**What is expected**
Lines in the listing below may contain the word "blue". State how many do, and nothing more.

**Data in this exercise**
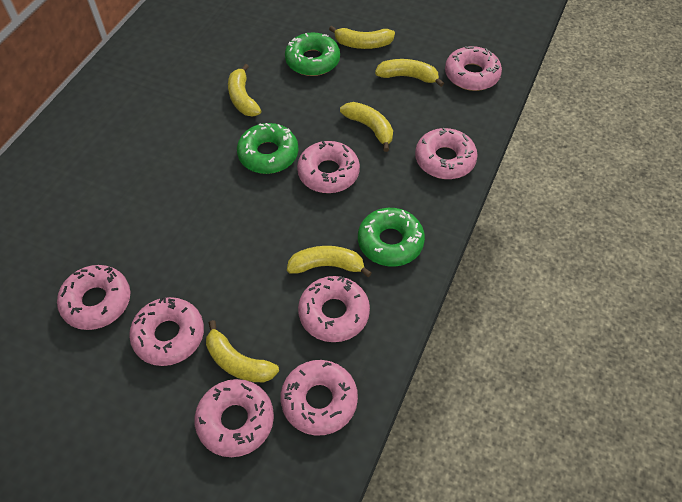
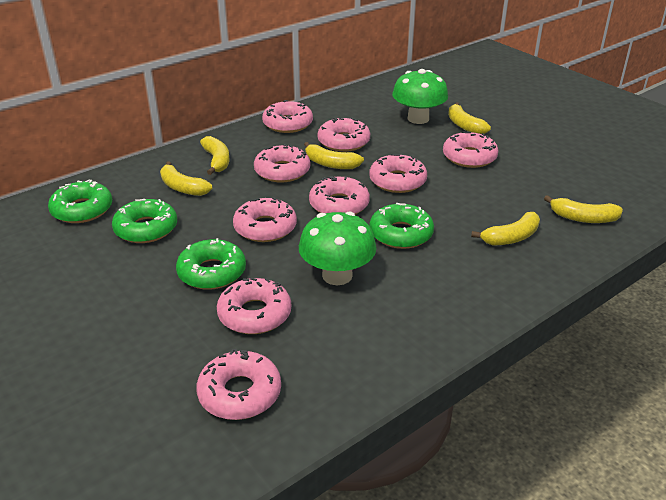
green donut: 3 -> 4
green mushroom: 0 -> 2
pink donut: 8 -> 9

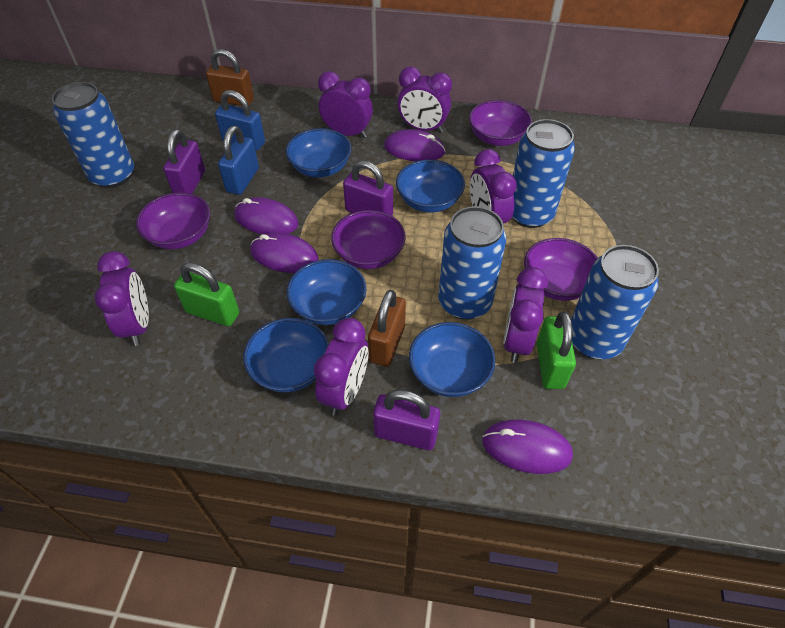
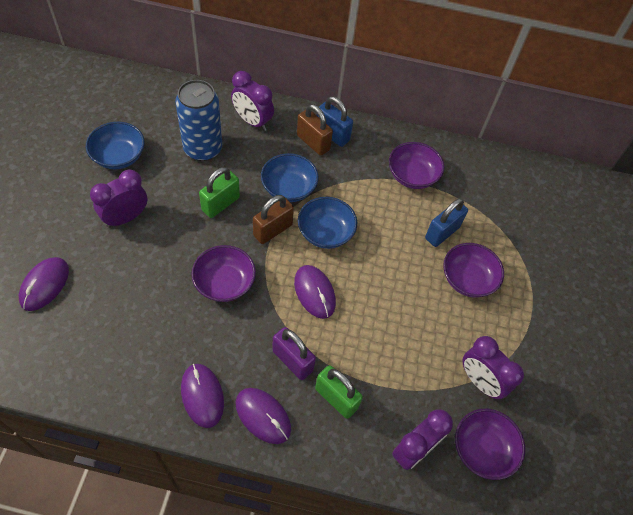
blue bowl: 5 -> 3
blue can: 4 -> 1
purple clock: 6 -> 4
purple padlock: 3 -> 1

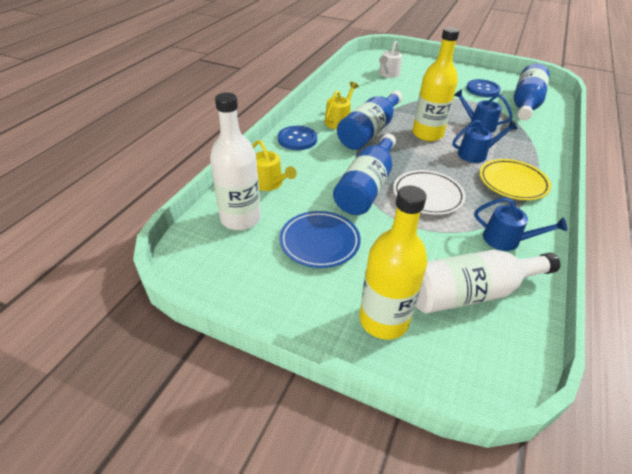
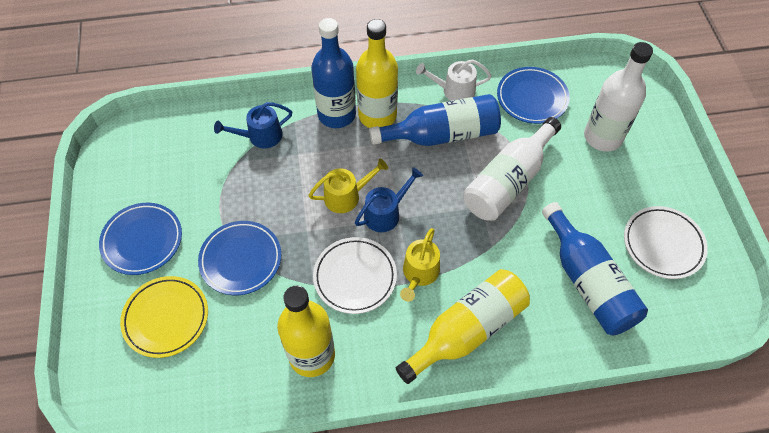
blue button: 2 -> 0
blue plate: 1 -> 3
blue watering can: 3 -> 2
white plate: 1 -> 2
yellow bottle: 2 -> 3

**Written solution**
5